Repeat the data exactly. Pictures are not part of the copy.
----------------------------------------
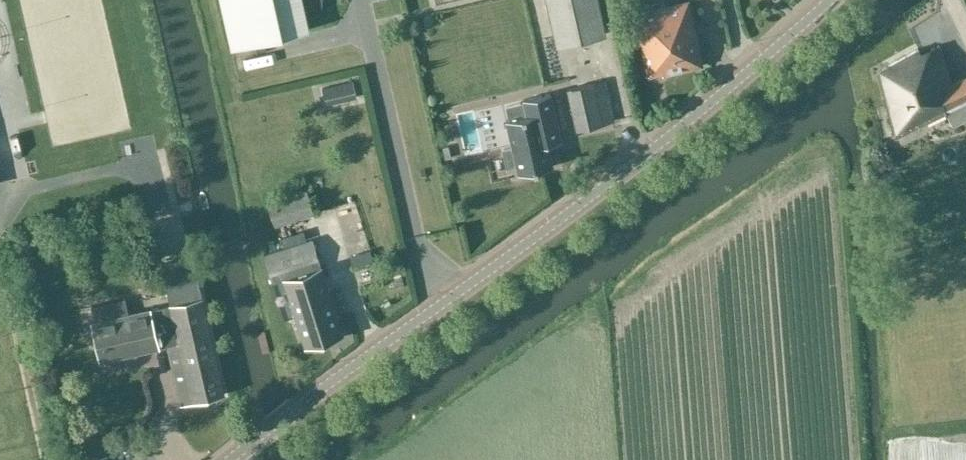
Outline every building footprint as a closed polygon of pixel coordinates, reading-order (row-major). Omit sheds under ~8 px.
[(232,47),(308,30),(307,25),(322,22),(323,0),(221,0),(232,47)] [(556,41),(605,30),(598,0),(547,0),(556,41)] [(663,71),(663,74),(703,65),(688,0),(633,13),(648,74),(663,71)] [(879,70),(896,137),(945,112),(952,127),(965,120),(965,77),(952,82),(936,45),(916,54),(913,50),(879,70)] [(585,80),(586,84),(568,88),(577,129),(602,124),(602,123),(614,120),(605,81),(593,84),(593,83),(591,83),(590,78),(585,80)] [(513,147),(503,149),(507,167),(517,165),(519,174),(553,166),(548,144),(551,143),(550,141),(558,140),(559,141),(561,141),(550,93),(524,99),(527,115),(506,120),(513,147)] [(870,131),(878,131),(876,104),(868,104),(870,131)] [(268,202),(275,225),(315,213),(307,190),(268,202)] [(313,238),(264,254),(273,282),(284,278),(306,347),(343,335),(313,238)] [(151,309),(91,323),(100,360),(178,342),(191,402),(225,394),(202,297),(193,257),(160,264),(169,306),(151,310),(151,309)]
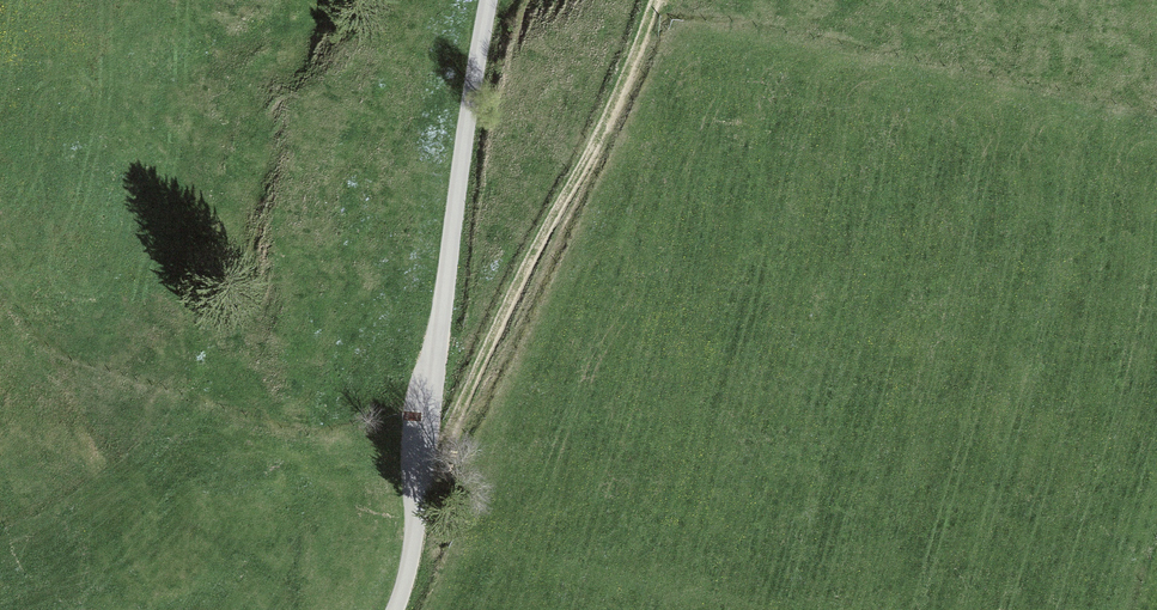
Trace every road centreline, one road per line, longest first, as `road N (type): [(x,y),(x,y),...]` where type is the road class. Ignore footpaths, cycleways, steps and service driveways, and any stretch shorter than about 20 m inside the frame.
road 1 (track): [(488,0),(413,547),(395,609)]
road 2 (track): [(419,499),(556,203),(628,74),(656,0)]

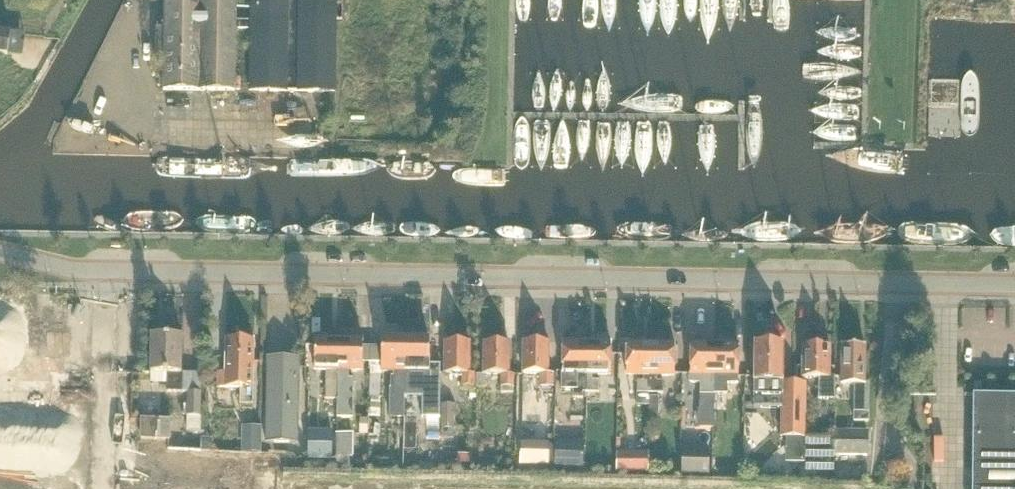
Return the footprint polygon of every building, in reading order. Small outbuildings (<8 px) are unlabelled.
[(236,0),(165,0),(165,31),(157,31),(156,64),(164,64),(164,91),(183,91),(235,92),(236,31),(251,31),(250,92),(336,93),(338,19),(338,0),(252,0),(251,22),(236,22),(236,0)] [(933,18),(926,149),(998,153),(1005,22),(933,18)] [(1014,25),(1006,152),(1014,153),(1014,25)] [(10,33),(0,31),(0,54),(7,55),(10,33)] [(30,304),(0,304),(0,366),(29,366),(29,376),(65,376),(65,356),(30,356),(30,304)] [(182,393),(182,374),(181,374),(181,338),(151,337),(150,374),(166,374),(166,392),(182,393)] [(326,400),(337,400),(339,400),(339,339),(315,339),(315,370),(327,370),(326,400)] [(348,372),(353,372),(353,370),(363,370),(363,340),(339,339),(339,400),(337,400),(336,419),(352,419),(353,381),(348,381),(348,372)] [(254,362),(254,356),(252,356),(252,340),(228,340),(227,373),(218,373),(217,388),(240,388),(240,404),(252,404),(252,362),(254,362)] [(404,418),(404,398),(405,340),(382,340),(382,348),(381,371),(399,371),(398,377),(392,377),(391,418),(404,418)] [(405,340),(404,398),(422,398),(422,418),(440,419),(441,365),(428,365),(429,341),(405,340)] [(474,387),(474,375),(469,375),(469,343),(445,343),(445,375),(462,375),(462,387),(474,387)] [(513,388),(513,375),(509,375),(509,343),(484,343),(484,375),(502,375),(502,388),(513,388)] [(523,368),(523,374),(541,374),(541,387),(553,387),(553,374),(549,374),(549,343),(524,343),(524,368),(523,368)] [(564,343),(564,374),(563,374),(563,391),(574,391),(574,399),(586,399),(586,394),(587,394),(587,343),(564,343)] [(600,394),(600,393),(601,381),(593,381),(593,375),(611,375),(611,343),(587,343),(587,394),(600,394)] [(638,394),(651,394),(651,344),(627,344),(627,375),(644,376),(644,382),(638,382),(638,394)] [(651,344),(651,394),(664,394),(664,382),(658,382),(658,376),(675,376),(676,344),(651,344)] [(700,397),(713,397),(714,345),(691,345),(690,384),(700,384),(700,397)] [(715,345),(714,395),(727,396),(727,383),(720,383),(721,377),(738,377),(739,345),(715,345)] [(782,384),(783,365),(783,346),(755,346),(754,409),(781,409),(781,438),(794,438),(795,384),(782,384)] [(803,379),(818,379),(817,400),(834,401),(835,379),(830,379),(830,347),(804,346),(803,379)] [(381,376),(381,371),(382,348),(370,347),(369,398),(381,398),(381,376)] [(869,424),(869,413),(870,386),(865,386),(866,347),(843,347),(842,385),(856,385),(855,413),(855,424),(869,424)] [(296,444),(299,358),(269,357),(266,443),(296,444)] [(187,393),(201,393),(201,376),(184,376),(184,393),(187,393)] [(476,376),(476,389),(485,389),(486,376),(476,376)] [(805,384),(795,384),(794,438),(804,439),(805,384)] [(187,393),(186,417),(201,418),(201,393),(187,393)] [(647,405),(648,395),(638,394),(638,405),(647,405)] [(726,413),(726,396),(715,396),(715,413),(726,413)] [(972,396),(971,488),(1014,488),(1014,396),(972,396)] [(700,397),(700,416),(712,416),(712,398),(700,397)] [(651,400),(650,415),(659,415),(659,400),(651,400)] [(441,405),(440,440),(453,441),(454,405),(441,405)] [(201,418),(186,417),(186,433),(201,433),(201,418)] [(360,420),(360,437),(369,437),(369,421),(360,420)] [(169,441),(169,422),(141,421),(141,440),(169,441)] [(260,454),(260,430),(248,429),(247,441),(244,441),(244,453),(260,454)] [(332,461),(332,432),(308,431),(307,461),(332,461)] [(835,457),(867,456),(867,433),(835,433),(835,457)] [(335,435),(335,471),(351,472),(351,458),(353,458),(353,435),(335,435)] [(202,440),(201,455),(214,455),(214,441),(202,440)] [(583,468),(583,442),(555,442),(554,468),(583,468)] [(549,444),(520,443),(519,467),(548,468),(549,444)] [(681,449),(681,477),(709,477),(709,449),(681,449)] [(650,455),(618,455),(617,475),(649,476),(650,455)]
----------------------------------------
# The completed task
Outline every building footprint as a closed polygon of pixel coordinates, reading-order (row-major). Omit sheds under ~8 px.
[(232,47),(308,30),(307,25),(322,22),(323,0),(221,0),(232,47)] [(556,41),(605,30),(598,0),(547,0),(556,41)] [(663,71),(663,74),(703,65),(688,0),(633,13),(648,74),(663,71)] [(879,70),(896,137),(945,112),(952,127),(965,120),(965,77),(952,82),(936,45),(916,54),(913,50),(879,70)] [(585,80),(586,84),(568,88),(577,129),(602,124),(602,123),(614,120),(605,81),(593,84),(593,83),(591,83),(590,78),(585,80)] [(513,147),(503,149),(507,167),(517,165),(519,174),(553,166),(548,144),(551,143),(550,141),(558,140),(559,141),(561,141),(550,93),(524,99),(527,115),(506,120),(513,147)] [(870,131),(878,131),(876,104),(868,104),(870,131)] [(268,202),(275,225),(315,213),(307,190),(268,202)] [(313,238),(264,254),(273,282),(284,278),(306,347),(343,335),(313,238)] [(151,309),(91,323),(100,360),(178,342),(191,402),(225,394),(202,297),(193,257),(160,264),(169,306),(151,310),(151,309)]
Trace every road centreline, one road per line, longest first, as `road N (type): [(x,y),(x,y),...]` where type is the road class. Ignore footpaths, cycleways, steps and service driveways, and any stretch shorter than about 20 m inside the frame.
road 1 (track): [(488,0),(413,547),(395,609)]
road 2 (track): [(419,499),(556,203),(628,74),(656,0)]

Return the footprint polygon of every building, in reading order. Small outbuildings (<8 px) are unlabelled.
[(236,0),(165,0),(165,31),(157,31),(156,64),(164,64),(164,91),(183,91),(235,92),(236,31),(251,31),(250,92),(336,93),(338,19),(338,0),(252,0),(251,22),(236,22),(236,0)] [(933,18),(926,149),(998,153),(1005,22),(933,18)] [(1014,25),(1006,152),(1014,153),(1014,25)] [(10,33),(0,31),(0,54),(7,55),(10,33)] [(30,304),(0,304),(0,366),(29,366),(29,376),(65,376),(65,356),(30,356),(30,304)] [(182,393),(182,374),(181,374),(181,338),(151,337),(150,374),(166,374),(166,392),(182,393)] [(326,400),(337,400),(339,400),(339,339),(315,339),(315,370),(327,370),(326,400)] [(348,372),(353,372),(353,370),(363,370),(363,340),(339,339),(339,400),(337,400),(336,419),(352,419),(353,381),(348,381),(348,372)] [(254,362),(254,356),(252,356),(252,340),(228,340),(227,373),(218,373),(217,388),(240,388),(240,404),(252,404),(252,362),(254,362)] [(404,418),(404,398),(405,340),(382,340),(382,348),(381,371),(399,371),(398,377),(392,377),(391,418),(404,418)] [(405,340),(404,398),(422,398),(422,418),(440,419),(441,365),(428,365),(429,341),(405,340)] [(474,387),(474,375),(469,375),(469,343),(445,343),(445,375),(462,375),(462,387),(474,387)] [(513,388),(513,375),(509,375),(509,343),(484,343),(484,375),(502,375),(502,388),(513,388)] [(523,368),(523,374),(541,374),(541,387),(553,387),(553,374),(549,374),(549,343),(524,343),(524,368),(523,368)] [(564,343),(564,374),(563,374),(563,391),(574,391),(574,399),(586,399),(586,394),(587,394),(587,343),(564,343)] [(600,394),(600,393),(601,381),(593,381),(593,375),(611,375),(611,343),(587,343),(587,394),(600,394)] [(638,394),(651,394),(651,344),(627,344),(627,375),(644,376),(644,382),(638,382),(638,394)] [(651,344),(651,394),(664,394),(664,382),(658,382),(658,376),(675,376),(676,344),(651,344)] [(700,397),(713,397),(714,345),(691,345),(690,384),(700,384),(700,397)] [(715,345),(714,395),(727,396),(727,383),(720,383),(721,377),(738,377),(739,345),(715,345)] [(782,384),(783,365),(783,346),(755,346),(754,409),(781,409),(781,438),(794,438),(795,384),(782,384)] [(803,379),(818,379),(817,400),(834,401),(835,379),(830,379),(830,347),(804,346),(803,379)] [(381,376),(381,371),(382,348),(370,347),(369,398),(381,398),(381,376)] [(869,424),(869,413),(870,386),(865,386),(866,347),(843,347),(842,385),(856,385),(855,413),(855,424),(869,424)] [(296,444),(299,358),(269,357),(266,443),(296,444)] [(187,393),(201,393),(201,376),(184,376),(184,393),(187,393)] [(476,376),(476,389),(485,389),(486,376),(476,376)] [(805,384),(795,384),(794,438),(804,439),(805,384)] [(187,393),(186,417),(201,418),(201,393),(187,393)] [(647,405),(648,395),(638,394),(638,405),(647,405)] [(726,413),(726,396),(715,396),(715,413),(726,413)] [(972,396),(971,488),(1014,488),(1014,396),(972,396)] [(700,397),(700,416),(712,416),(712,398),(700,397)] [(651,400),(650,415),(659,415),(659,400),(651,400)] [(441,405),(440,440),(453,441),(454,405),(441,405)] [(201,418),(186,417),(186,433),(201,433),(201,418)] [(360,420),(360,437),(369,437),(369,421),(360,420)] [(169,441),(169,422),(141,421),(141,440),(169,441)] [(260,454),(260,430),(248,429),(247,441),(244,441),(244,453),(260,454)] [(332,461),(332,432),(308,431),(307,461),(332,461)] [(835,457),(867,456),(867,433),(835,433),(835,457)] [(335,435),(335,471),(351,472),(351,458),(353,458),(353,435),(335,435)] [(202,440),(201,455),(214,455),(214,441),(202,440)] [(583,468),(583,442),(555,442),(554,468),(583,468)] [(549,444),(520,443),(519,467),(548,468),(549,444)] [(681,449),(681,477),(709,477),(709,449),(681,449)] [(650,455),(618,455),(617,475),(649,476),(650,455)]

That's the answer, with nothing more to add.